§ Edit tracking data:
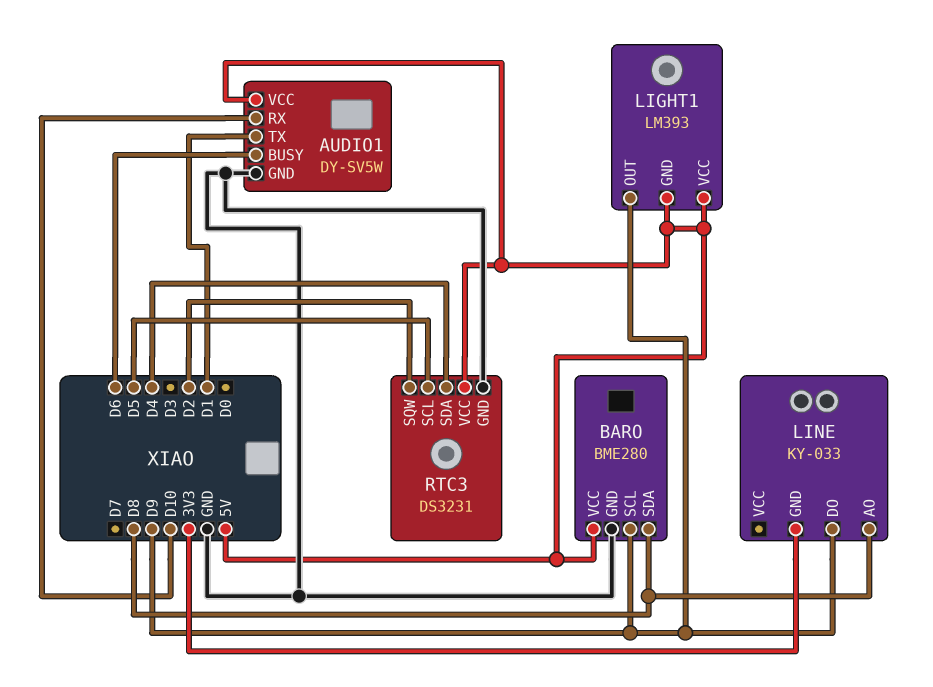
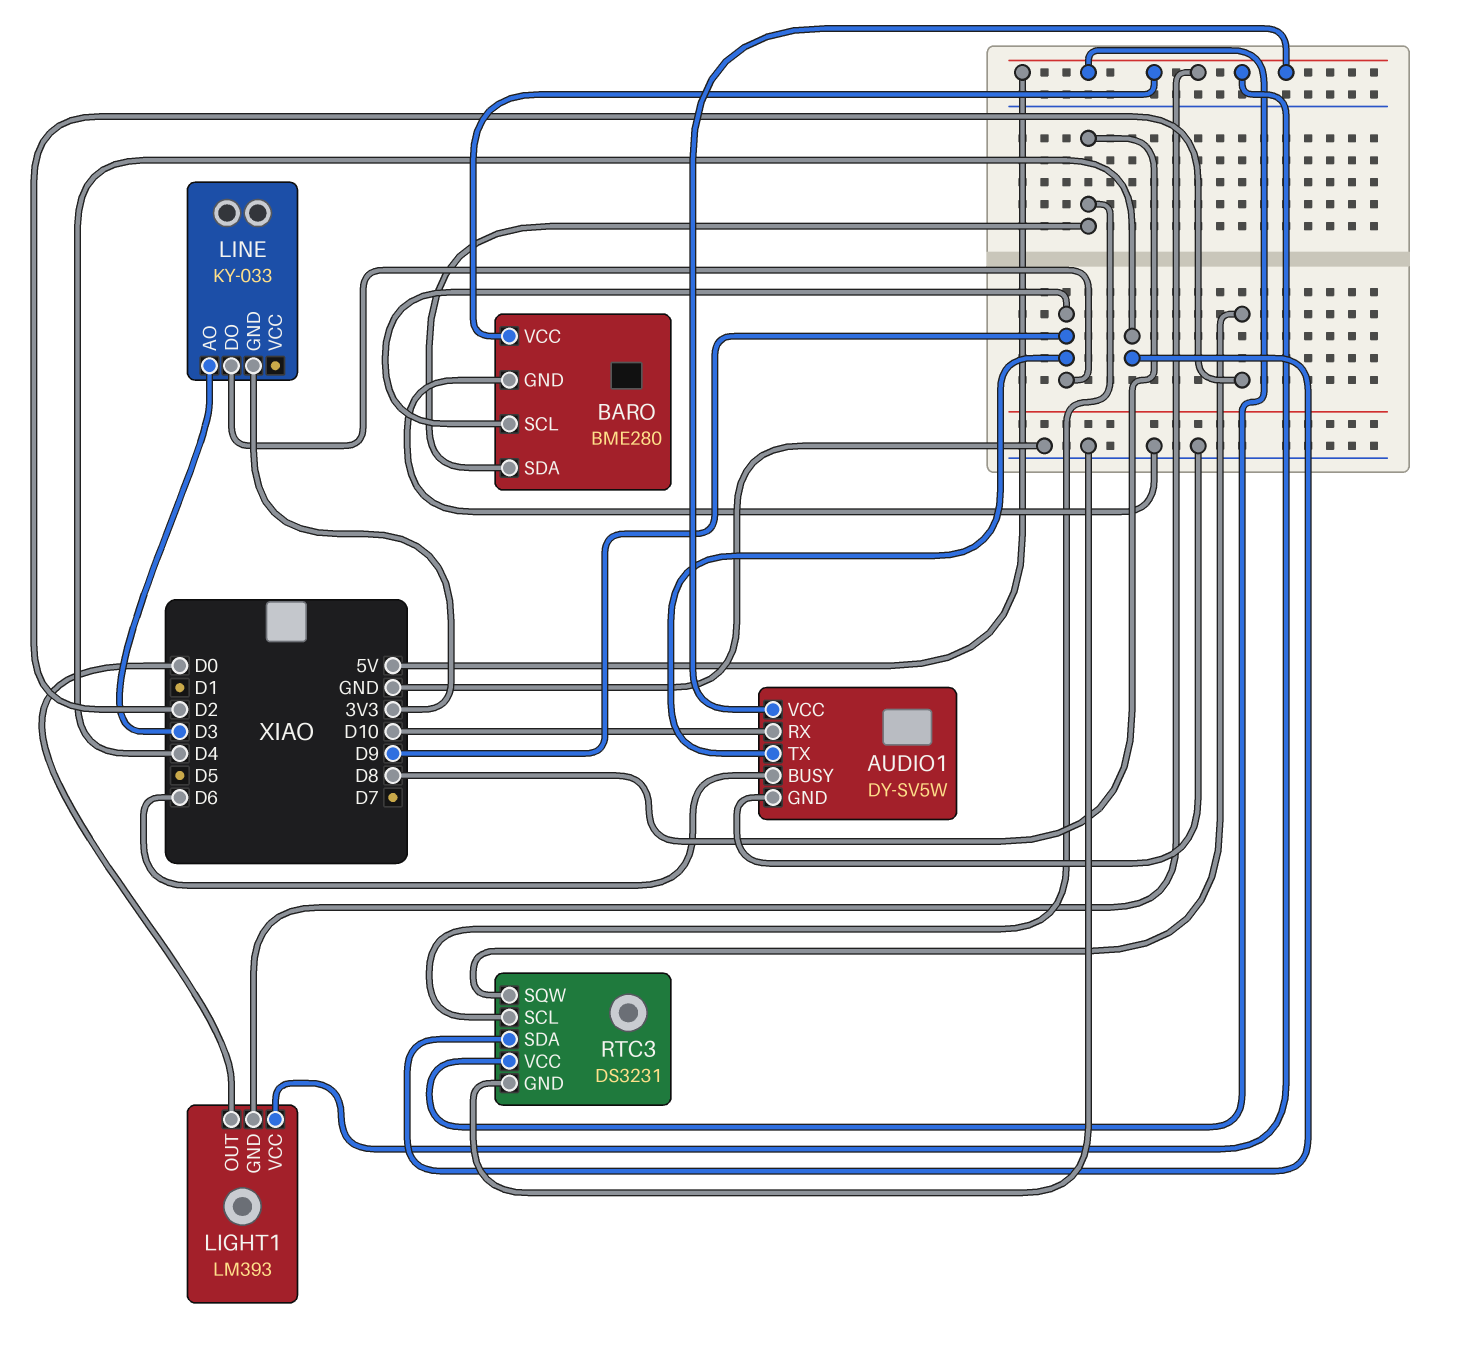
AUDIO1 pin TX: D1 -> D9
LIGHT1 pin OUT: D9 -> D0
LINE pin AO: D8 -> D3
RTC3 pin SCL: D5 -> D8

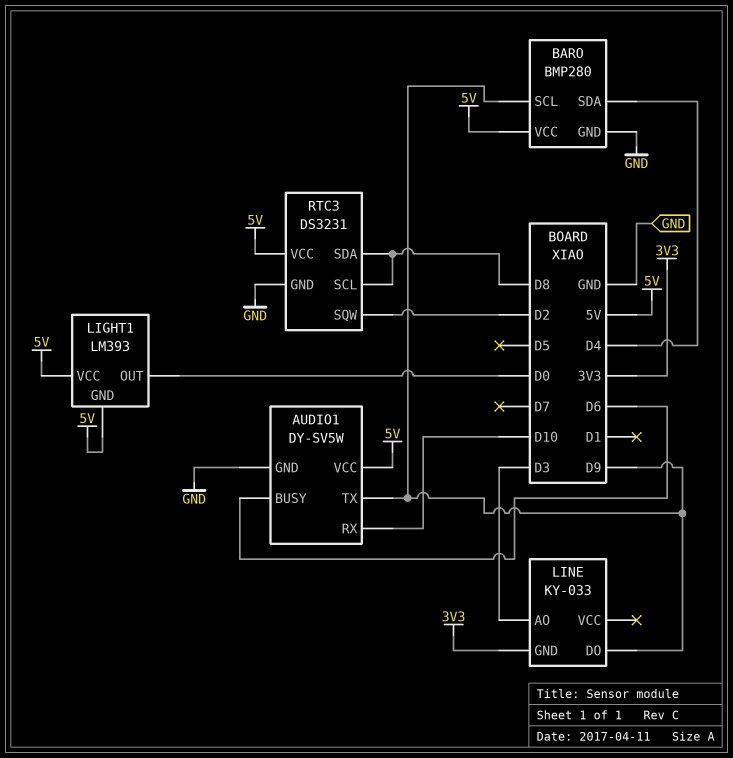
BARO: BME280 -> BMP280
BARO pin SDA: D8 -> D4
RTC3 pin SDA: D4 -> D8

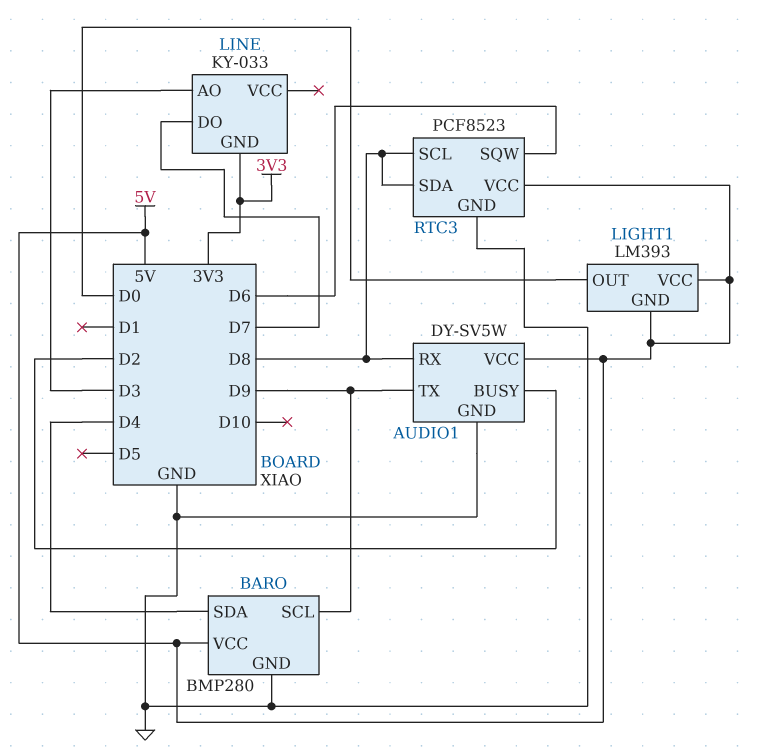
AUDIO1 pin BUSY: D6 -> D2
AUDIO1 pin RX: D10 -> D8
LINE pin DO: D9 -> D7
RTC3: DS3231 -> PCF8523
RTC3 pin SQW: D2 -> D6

==

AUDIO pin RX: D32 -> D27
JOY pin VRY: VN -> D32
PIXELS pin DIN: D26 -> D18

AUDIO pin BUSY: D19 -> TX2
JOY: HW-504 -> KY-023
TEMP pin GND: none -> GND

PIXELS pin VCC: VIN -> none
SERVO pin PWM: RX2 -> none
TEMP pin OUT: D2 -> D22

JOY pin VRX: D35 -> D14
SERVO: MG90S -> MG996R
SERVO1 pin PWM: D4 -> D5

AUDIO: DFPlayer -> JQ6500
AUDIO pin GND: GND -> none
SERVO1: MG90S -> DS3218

---

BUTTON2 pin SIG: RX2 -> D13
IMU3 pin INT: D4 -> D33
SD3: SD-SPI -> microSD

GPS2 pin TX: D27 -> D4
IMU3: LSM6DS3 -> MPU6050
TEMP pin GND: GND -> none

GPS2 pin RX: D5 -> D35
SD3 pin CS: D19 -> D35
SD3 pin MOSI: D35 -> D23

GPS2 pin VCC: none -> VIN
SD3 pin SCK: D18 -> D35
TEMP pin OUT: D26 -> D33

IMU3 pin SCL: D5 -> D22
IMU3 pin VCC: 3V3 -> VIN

§ The task:
Copy out each line of the entries that holds "PIXELS".

§ Task output:
PIXELS pin DIN: D26 -> D18
PIXELS pin VCC: VIN -> none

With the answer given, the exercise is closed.